▶ [EXERCISE GOAL]
Output verbatim the line with "R211: 6.8k (FB, VOL) -> 4.7k (FB, VOL)" together with every line beneath it, ending at the last line of the entries.

──────── WORKING DATA ────────

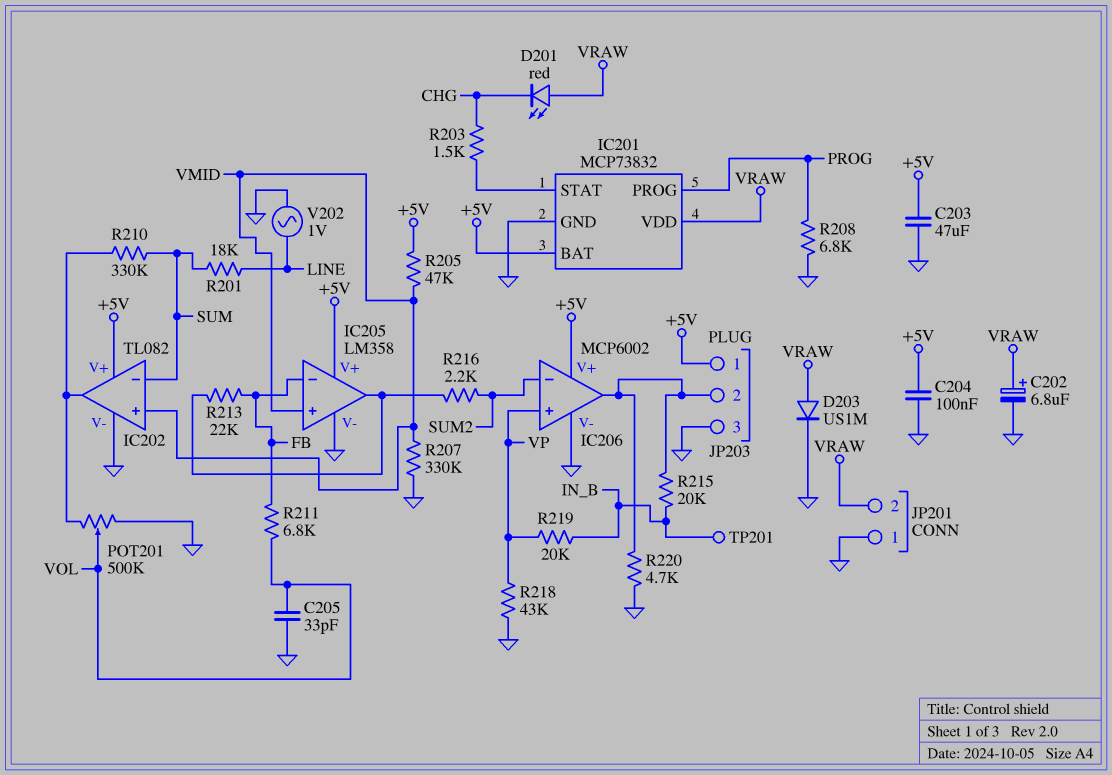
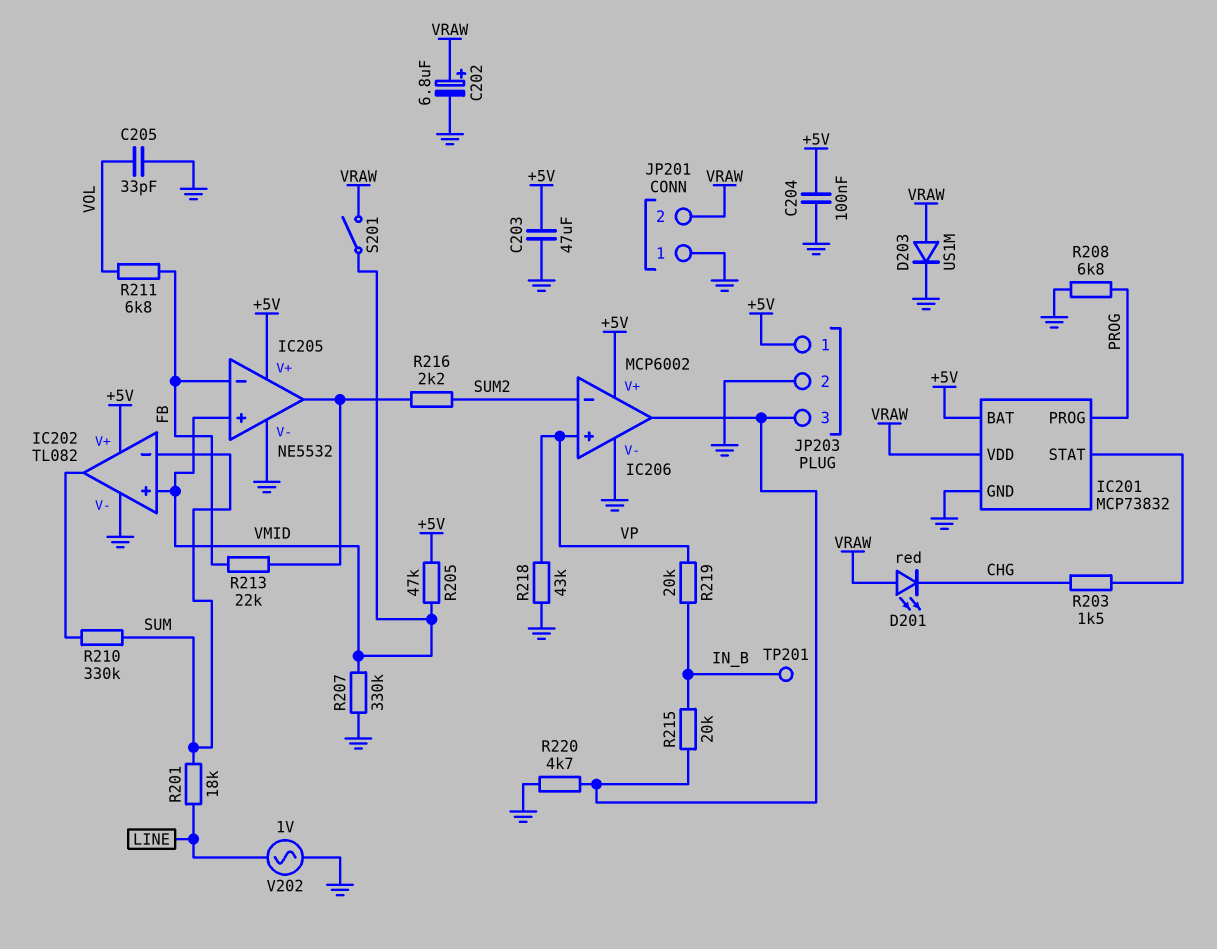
IC205: LM358 -> NE5532
JP203 pin 2: IC206/out -> GND
JP203 pin 3: GND -> IC206/out
POT201: 500k (GND, IC202/out, wiper VOL) -> none
S201: none -> switch (VMID, VRAW)

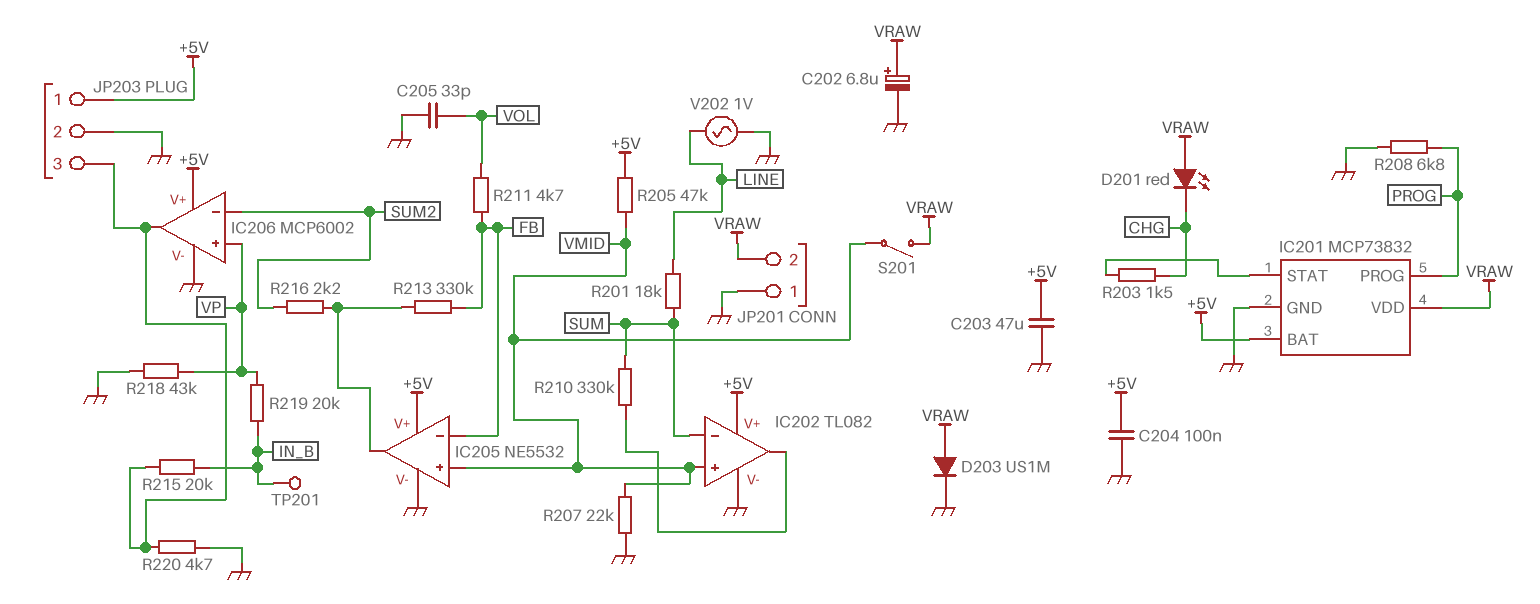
R207: 330k (GND, VMID) -> 22k (GND, VMID)
R211: 6.8k (FB, VOL) -> 4.7k (FB, VOL)
R213: 22k (FB, IC205/out) -> 330k (FB, IC205/out)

────────

▶ [TASK ANSWER]
R211: 6.8k (FB, VOL) -> 4.7k (FB, VOL)
R213: 22k (FB, IC205/out) -> 330k (FB, IC205/out)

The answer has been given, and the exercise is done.